+++ Extracted entries

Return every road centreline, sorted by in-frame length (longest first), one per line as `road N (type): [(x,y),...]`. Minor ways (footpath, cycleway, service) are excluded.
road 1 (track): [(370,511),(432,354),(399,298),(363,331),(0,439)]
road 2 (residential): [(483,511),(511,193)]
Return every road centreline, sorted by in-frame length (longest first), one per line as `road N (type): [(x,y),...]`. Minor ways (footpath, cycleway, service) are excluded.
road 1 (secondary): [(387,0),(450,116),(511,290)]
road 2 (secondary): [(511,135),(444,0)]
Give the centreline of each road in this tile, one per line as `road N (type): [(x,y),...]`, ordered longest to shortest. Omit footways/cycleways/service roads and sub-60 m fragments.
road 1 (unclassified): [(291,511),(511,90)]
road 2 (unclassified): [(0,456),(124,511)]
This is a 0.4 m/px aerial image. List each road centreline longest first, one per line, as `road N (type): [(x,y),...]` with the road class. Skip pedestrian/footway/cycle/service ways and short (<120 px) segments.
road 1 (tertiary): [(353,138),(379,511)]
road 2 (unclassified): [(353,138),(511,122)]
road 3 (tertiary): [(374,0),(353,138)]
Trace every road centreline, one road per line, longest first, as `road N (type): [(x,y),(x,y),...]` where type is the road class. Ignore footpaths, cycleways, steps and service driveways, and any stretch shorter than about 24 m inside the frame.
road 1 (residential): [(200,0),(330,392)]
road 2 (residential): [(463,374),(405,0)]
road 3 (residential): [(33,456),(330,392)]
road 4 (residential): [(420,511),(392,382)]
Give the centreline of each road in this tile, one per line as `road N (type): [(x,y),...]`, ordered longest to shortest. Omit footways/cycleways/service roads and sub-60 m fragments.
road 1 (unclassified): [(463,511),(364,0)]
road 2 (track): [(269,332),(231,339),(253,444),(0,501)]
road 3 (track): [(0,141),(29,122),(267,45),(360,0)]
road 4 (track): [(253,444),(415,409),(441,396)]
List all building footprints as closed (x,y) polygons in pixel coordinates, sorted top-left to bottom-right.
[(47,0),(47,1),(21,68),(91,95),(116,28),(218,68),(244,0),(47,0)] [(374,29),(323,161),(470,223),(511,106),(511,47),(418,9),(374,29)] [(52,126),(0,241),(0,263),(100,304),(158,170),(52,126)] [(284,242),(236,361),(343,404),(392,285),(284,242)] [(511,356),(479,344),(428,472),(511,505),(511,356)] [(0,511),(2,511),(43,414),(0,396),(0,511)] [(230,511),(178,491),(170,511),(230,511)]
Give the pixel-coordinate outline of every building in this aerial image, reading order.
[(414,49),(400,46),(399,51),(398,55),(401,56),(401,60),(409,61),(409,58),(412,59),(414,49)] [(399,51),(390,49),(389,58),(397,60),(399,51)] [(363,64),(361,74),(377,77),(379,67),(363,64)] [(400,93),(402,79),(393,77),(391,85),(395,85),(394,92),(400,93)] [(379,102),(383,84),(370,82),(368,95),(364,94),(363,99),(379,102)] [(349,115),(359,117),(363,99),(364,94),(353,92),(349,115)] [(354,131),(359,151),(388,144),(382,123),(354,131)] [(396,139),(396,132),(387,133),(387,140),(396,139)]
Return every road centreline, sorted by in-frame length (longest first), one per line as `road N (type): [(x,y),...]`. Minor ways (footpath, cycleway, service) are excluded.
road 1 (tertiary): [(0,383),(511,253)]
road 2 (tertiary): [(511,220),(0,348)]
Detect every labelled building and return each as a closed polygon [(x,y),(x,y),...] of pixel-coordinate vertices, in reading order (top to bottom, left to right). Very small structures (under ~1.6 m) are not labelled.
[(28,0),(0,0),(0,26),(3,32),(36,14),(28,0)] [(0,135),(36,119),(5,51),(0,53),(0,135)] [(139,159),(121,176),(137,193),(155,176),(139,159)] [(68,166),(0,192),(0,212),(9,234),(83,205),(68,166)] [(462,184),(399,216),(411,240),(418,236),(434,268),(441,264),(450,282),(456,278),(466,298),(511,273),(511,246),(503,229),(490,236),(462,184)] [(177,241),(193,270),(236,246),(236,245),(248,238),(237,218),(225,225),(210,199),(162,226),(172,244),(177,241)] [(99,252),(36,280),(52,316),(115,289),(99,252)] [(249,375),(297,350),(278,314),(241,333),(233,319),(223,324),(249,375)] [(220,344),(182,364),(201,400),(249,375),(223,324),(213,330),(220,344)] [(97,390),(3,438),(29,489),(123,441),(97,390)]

++++++
+++ Extracted entries

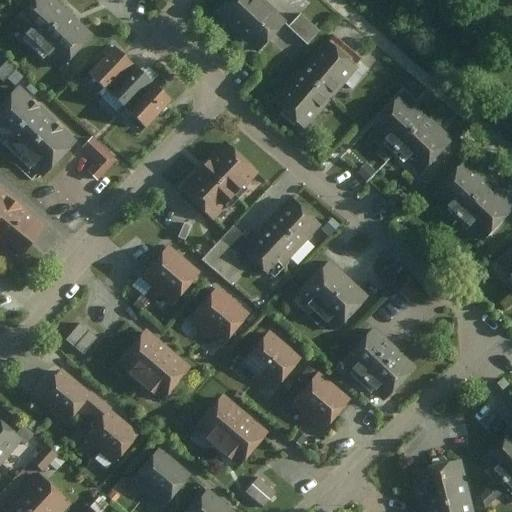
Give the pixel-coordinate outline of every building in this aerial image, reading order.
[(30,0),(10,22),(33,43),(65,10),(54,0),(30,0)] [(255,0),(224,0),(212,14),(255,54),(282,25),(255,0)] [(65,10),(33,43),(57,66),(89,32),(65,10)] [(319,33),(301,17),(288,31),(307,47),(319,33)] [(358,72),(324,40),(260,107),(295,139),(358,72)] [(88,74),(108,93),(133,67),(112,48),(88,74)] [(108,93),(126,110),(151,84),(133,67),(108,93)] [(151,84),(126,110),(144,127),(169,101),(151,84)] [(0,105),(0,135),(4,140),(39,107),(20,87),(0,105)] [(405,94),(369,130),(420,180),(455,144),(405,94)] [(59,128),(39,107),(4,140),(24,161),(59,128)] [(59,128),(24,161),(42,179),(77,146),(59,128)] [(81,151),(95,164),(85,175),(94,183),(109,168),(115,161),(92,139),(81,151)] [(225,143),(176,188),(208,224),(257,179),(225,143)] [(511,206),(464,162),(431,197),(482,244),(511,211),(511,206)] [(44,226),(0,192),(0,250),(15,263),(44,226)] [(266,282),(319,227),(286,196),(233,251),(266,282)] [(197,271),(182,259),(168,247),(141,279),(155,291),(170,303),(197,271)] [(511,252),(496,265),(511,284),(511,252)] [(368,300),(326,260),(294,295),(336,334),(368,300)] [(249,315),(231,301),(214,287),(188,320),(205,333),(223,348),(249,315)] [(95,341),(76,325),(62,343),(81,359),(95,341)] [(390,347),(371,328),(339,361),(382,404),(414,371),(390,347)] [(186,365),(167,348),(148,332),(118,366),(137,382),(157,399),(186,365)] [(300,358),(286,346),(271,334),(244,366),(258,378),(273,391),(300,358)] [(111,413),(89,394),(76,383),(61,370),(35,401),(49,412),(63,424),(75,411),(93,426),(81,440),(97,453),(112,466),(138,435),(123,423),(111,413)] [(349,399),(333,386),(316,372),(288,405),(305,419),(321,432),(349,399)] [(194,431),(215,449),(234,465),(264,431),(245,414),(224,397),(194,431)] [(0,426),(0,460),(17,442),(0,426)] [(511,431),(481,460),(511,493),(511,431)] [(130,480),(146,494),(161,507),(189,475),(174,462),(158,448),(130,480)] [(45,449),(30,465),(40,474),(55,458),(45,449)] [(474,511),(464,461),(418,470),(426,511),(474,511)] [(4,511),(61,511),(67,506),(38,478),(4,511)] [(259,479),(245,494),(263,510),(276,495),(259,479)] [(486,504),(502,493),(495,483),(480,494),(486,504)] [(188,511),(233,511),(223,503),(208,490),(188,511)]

++++++
+++ Extracted entries

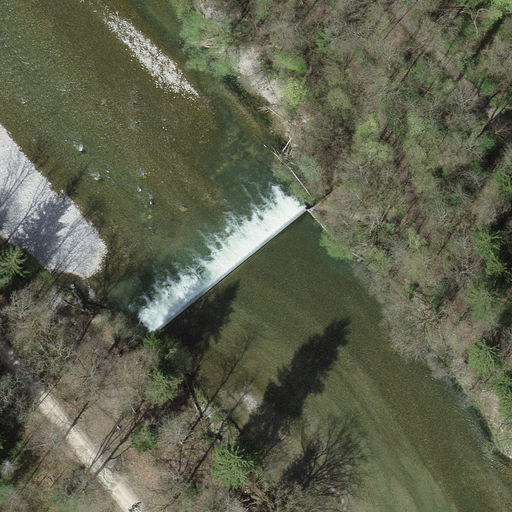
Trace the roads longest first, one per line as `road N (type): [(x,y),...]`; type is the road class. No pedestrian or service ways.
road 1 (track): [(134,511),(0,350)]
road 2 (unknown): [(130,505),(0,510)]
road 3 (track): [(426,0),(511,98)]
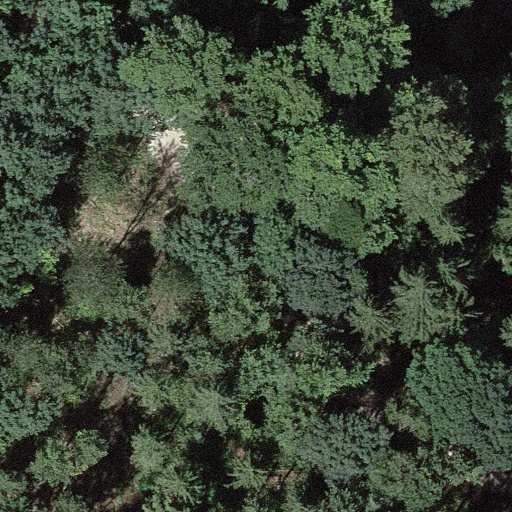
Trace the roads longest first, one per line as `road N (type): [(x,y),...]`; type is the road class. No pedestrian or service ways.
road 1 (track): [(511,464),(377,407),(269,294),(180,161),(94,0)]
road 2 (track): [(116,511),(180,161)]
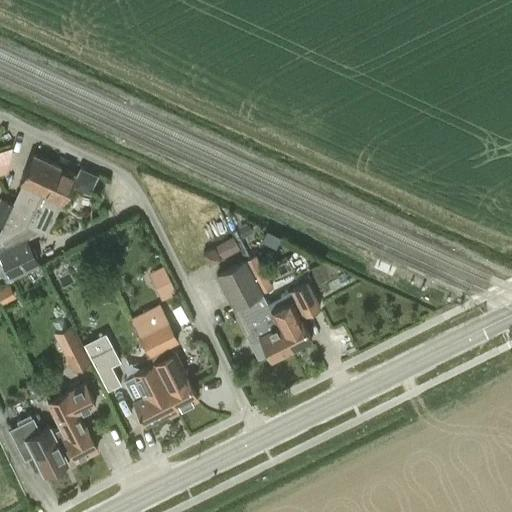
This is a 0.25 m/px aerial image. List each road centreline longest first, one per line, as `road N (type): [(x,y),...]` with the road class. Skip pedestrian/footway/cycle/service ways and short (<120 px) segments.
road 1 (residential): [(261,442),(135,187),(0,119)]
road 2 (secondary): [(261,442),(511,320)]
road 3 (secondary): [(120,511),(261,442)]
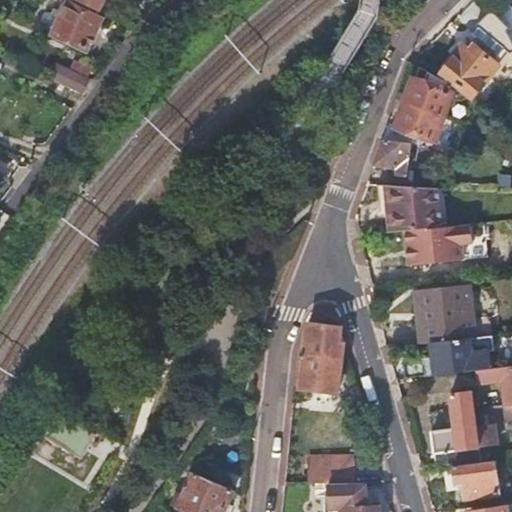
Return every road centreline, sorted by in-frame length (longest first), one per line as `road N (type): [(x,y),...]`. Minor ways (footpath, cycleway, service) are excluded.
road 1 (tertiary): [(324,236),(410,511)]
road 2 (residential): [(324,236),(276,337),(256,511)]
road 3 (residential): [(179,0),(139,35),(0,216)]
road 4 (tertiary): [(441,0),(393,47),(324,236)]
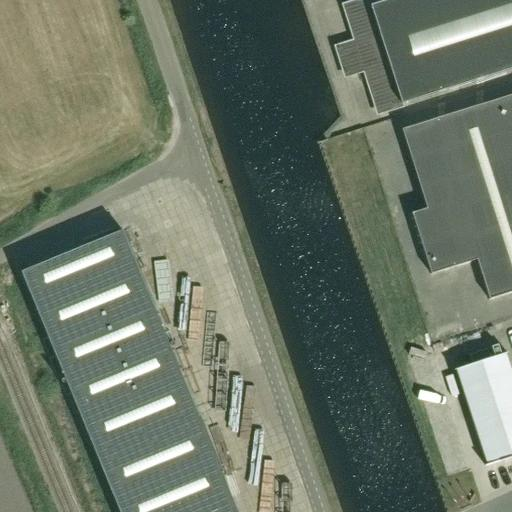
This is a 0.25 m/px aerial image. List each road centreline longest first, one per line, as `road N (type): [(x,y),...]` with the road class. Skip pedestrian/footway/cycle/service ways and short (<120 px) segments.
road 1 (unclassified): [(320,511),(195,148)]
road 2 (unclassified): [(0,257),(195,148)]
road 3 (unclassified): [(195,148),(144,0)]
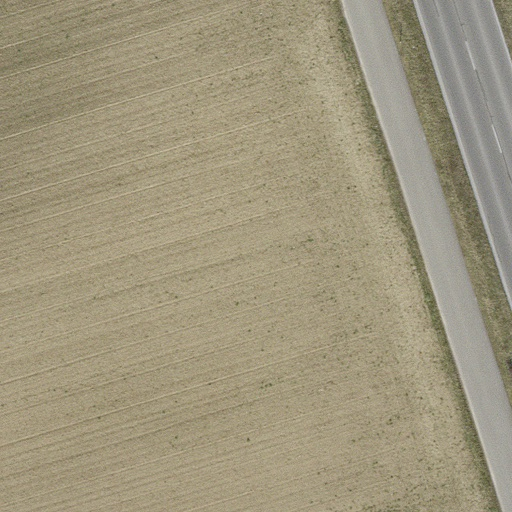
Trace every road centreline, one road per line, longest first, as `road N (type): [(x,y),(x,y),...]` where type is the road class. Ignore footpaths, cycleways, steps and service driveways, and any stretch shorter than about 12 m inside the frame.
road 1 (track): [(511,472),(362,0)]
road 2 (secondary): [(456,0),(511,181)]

++++++

### Your goal
Count the lines in the rows above that contain the string "stretch", matching case exactly. Reply with the number alone.

### Exercise response
2